Please convert all the rows below into a Markdown table with two columns, No. and Row, numbering each one and leaving out blank lines. Keep the pictures out of your table.

-*-

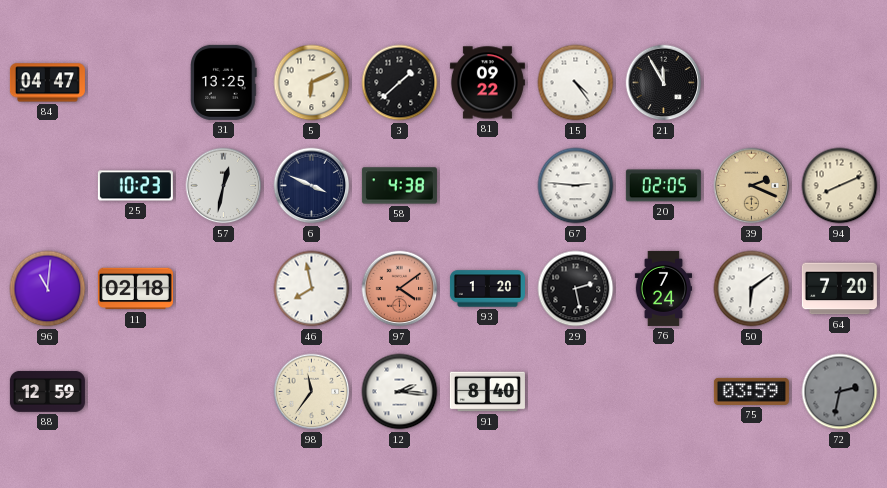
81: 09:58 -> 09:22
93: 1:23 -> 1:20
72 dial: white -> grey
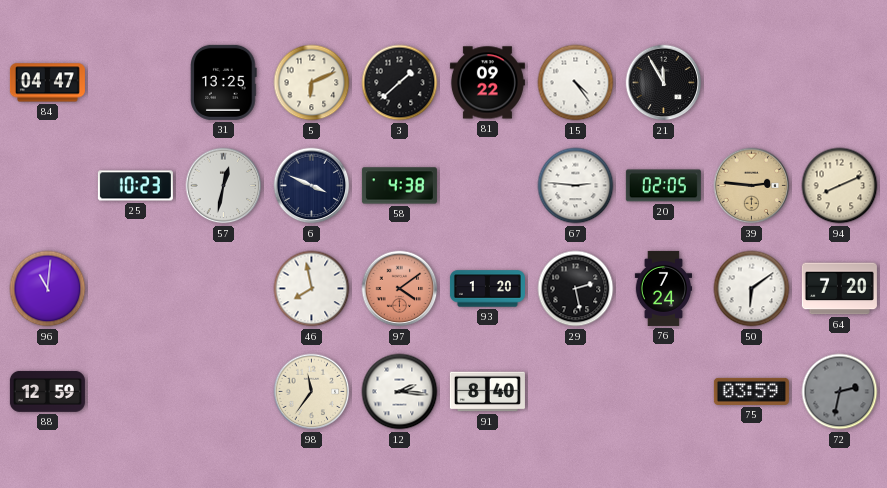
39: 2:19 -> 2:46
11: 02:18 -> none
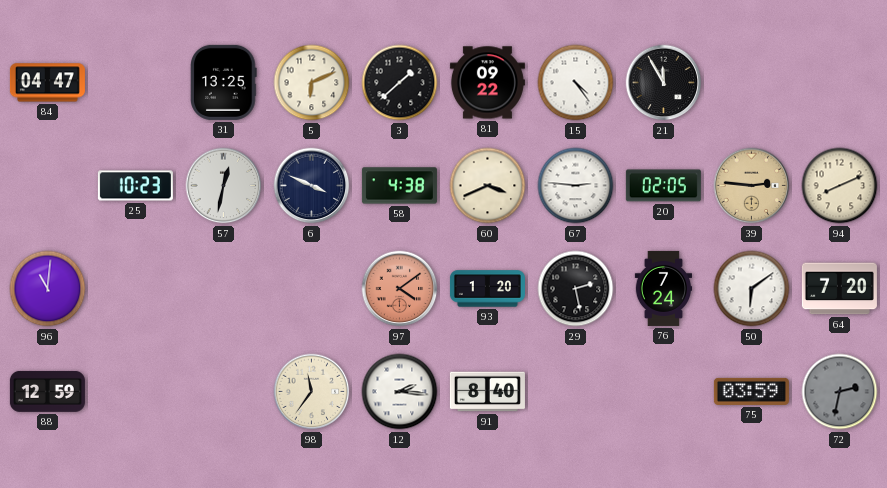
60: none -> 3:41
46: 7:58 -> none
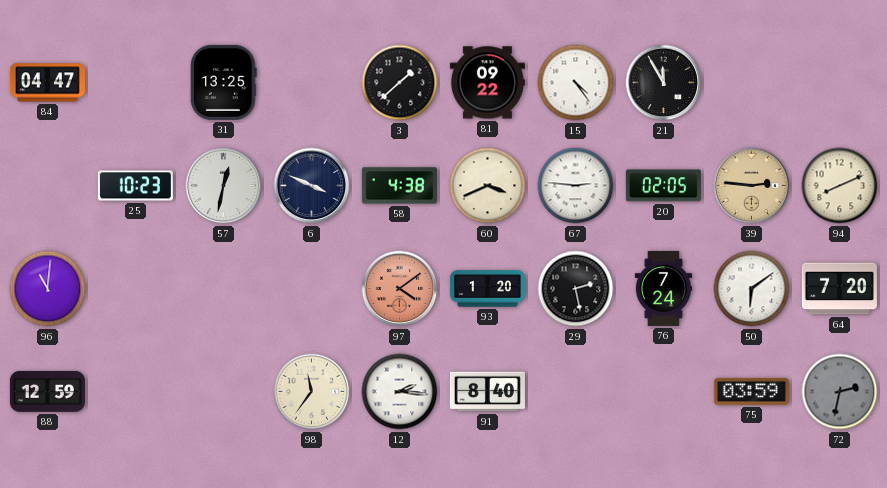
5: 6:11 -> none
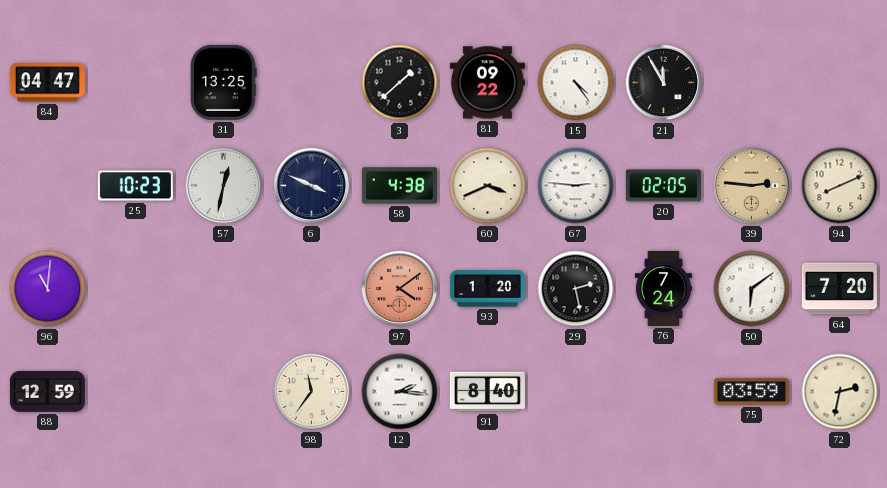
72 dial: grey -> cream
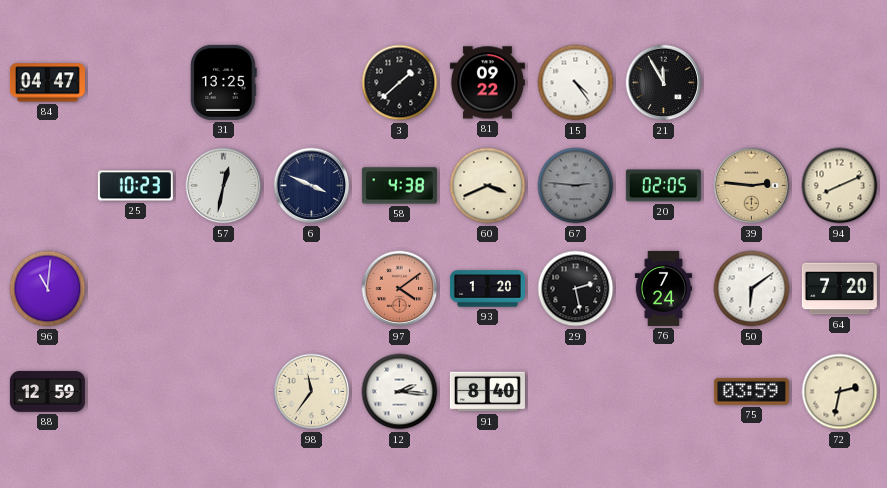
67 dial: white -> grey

-*-

> **Written solution**
| No. | Row |
|---|---|
| 1 | 81: 09:58 -> 09:22 |
| 2 | 93: 1:23 -> 1:20 |
| 3 | 72 dial: white -> grey |
| 4 | 39: 2:19 -> 2:46 |
| 5 | 11: 02:18 -> none |
| 6 | 60: none -> 3:41 |
| 7 | 46: 7:58 -> none |
| 8 | 5: 6:11 -> none |
| 9 | 72 dial: grey -> cream |
| 10 | 67 dial: white -> grey |